## [What is expected]
The listing below contains a span that opens with the line containing "sailboat (dark brown) 491" and closes with the line containing "nothing => egg shape (dark brown) 513 325". Return that span exactly.

**** Data excerpts ****

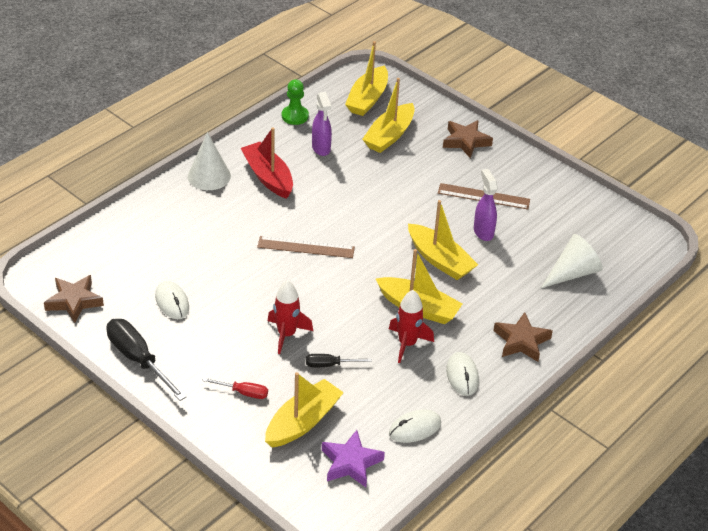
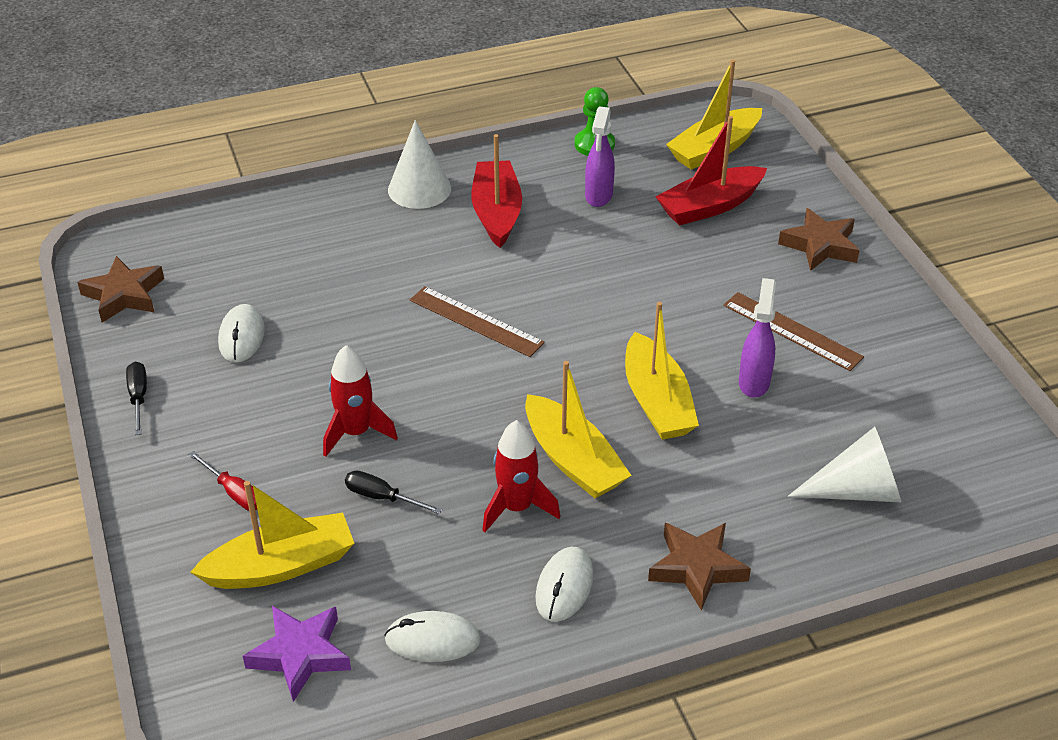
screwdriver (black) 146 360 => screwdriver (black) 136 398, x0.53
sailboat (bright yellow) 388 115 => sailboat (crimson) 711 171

****
**** Data excerpts ****

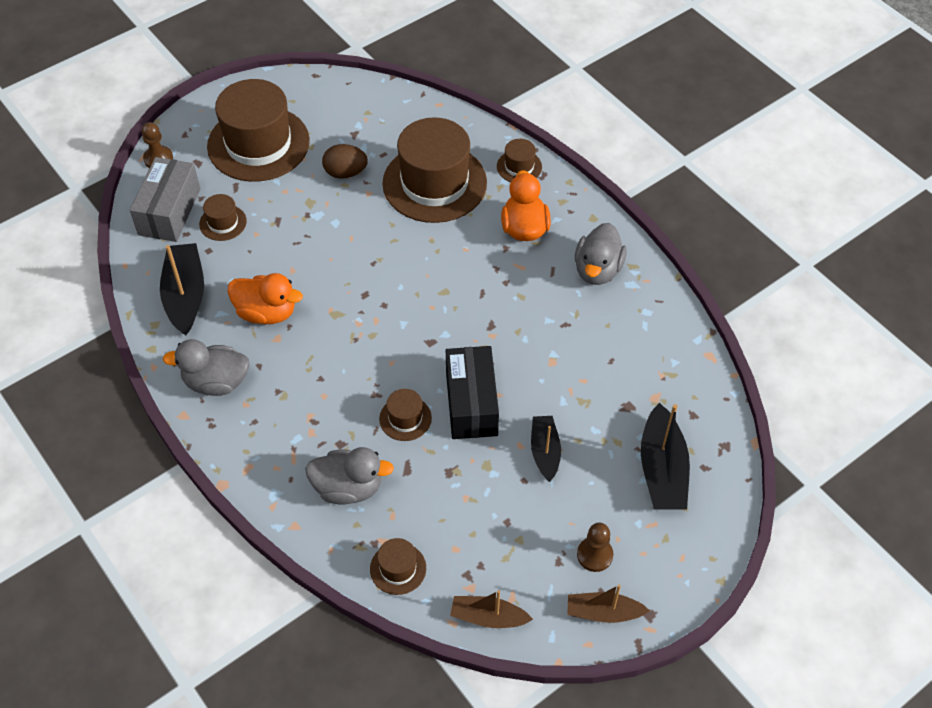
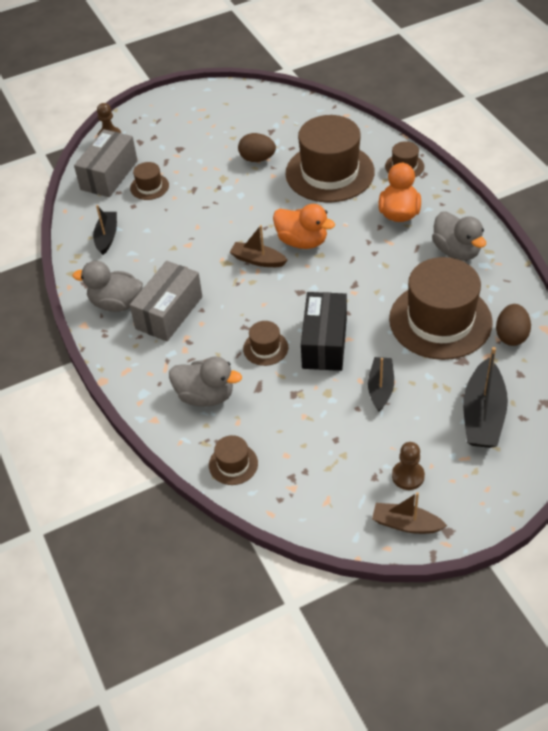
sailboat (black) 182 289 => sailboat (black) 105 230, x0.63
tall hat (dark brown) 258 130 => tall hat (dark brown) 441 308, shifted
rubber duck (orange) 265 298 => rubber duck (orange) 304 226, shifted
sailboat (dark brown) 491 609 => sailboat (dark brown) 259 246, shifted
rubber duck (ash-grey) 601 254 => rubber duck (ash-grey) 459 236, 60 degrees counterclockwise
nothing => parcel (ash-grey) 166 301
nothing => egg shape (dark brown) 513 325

****

## [Response for this exercise]
sailboat (dark brown) 491 609 => sailboat (dark brown) 259 246, shifted
rubber duck (ash-grey) 601 254 => rubber duck (ash-grey) 459 236, 60 degrees counterclockwise
nothing => parcel (ash-grey) 166 301
nothing => egg shape (dark brown) 513 325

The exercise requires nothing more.